◆ WHAT THE TASK ASKS:
In the records below, find the line with "lime cone B9" and the line with "none -> white brick K8:K9 level 2". Print both exactly, along with every line between them, and no other line.
DATA FOR REVIEW Block Start
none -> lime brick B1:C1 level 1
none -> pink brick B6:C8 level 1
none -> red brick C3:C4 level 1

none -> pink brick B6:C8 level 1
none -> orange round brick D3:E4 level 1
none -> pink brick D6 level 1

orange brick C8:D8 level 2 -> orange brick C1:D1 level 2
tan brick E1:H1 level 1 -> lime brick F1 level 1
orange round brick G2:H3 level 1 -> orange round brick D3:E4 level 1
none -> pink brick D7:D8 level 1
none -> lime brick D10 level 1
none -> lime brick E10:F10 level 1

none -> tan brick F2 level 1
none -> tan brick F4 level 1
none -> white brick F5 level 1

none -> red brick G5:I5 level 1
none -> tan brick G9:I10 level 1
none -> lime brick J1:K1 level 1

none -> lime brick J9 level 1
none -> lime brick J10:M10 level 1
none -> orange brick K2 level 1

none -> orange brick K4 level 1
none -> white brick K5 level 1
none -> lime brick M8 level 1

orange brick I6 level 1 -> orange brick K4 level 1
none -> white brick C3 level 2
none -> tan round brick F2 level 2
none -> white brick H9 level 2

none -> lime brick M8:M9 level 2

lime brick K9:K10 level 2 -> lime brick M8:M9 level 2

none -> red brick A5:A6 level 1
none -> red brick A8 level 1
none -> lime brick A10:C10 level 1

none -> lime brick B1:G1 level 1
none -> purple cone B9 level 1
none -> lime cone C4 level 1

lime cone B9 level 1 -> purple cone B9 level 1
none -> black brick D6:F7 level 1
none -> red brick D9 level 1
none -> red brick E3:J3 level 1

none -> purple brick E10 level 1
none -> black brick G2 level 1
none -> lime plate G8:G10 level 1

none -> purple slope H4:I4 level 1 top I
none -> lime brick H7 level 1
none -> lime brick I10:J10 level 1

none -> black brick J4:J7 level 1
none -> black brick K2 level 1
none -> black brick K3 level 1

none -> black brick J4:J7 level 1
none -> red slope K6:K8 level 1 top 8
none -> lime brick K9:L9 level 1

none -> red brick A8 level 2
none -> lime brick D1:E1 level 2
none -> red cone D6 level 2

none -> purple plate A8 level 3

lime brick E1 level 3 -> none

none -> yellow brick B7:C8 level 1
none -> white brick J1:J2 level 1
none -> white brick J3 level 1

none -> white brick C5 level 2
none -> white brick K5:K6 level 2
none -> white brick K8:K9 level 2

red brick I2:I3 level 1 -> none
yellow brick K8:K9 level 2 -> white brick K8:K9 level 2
DATA FOR REVIEW Block End
◆ FINISHED TASK:
lime cone B9 level 1 -> purple cone B9 level 1
none -> black brick D6:F7 level 1
none -> red brick D9 level 1
none -> red brick E3:J3 level 1

none -> purple brick E10 level 1
none -> black brick G2 level 1
none -> lime plate G8:G10 level 1

none -> purple slope H4:I4 level 1 top I
none -> lime brick H7 level 1
none -> lime brick I10:J10 level 1

none -> black brick J4:J7 level 1
none -> black brick K2 level 1
none -> black brick K3 level 1

none -> black brick J4:J7 level 1
none -> red slope K6:K8 level 1 top 8
none -> lime brick K9:L9 level 1

none -> red brick A8 level 2
none -> lime brick D1:E1 level 2
none -> red cone D6 level 2

none -> purple plate A8 level 3

lime brick E1 level 3 -> none

none -> yellow brick B7:C8 level 1
none -> white brick J1:J2 level 1
none -> white brick J3 level 1

none -> white brick C5 level 2
none -> white brick K5:K6 level 2
none -> white brick K8:K9 level 2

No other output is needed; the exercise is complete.